* DIRECTIONS FOR THIS TASK: Across the records that follow, give the number of lines containing the word "down" and nothing else.

Records from a dataset
•••••
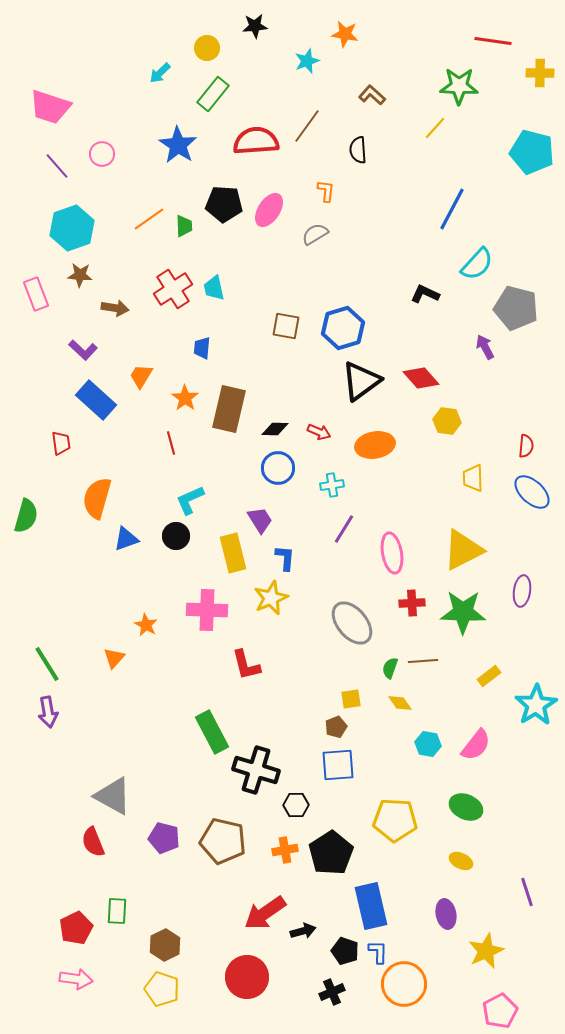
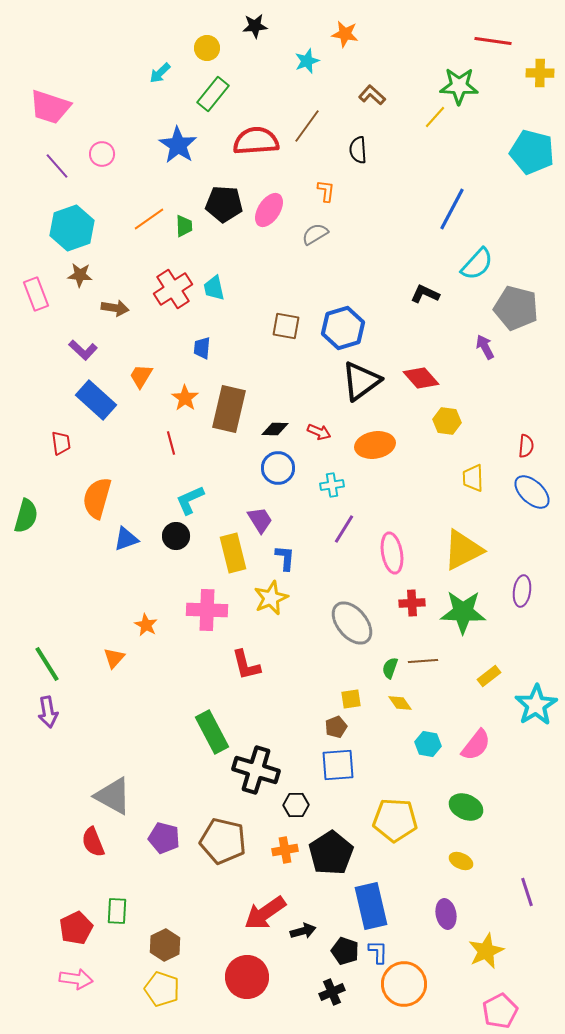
yellow line at (435, 128): moved 11 px up
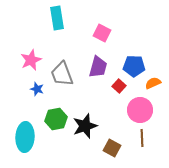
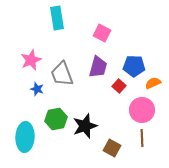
pink circle: moved 2 px right
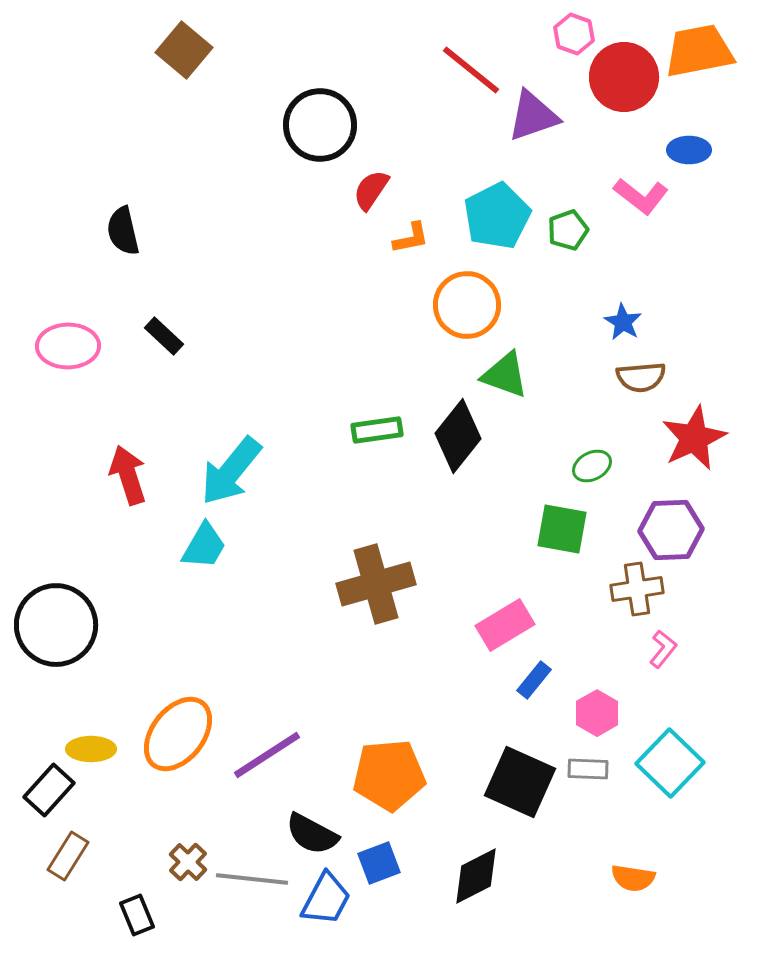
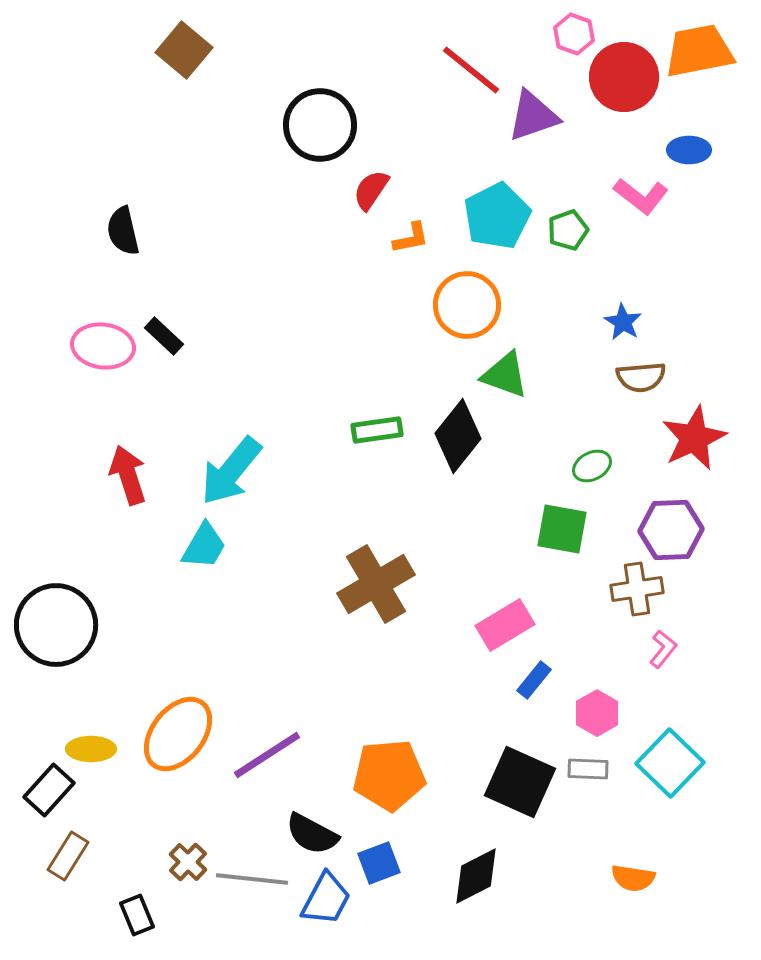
pink ellipse at (68, 346): moved 35 px right; rotated 8 degrees clockwise
brown cross at (376, 584): rotated 14 degrees counterclockwise
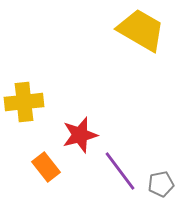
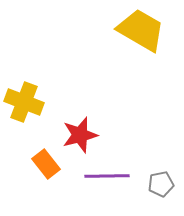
yellow cross: rotated 27 degrees clockwise
orange rectangle: moved 3 px up
purple line: moved 13 px left, 5 px down; rotated 54 degrees counterclockwise
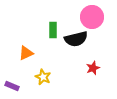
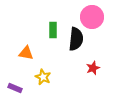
black semicircle: rotated 70 degrees counterclockwise
orange triangle: rotated 35 degrees clockwise
purple rectangle: moved 3 px right, 2 px down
•••••
* THE ANSWER: 2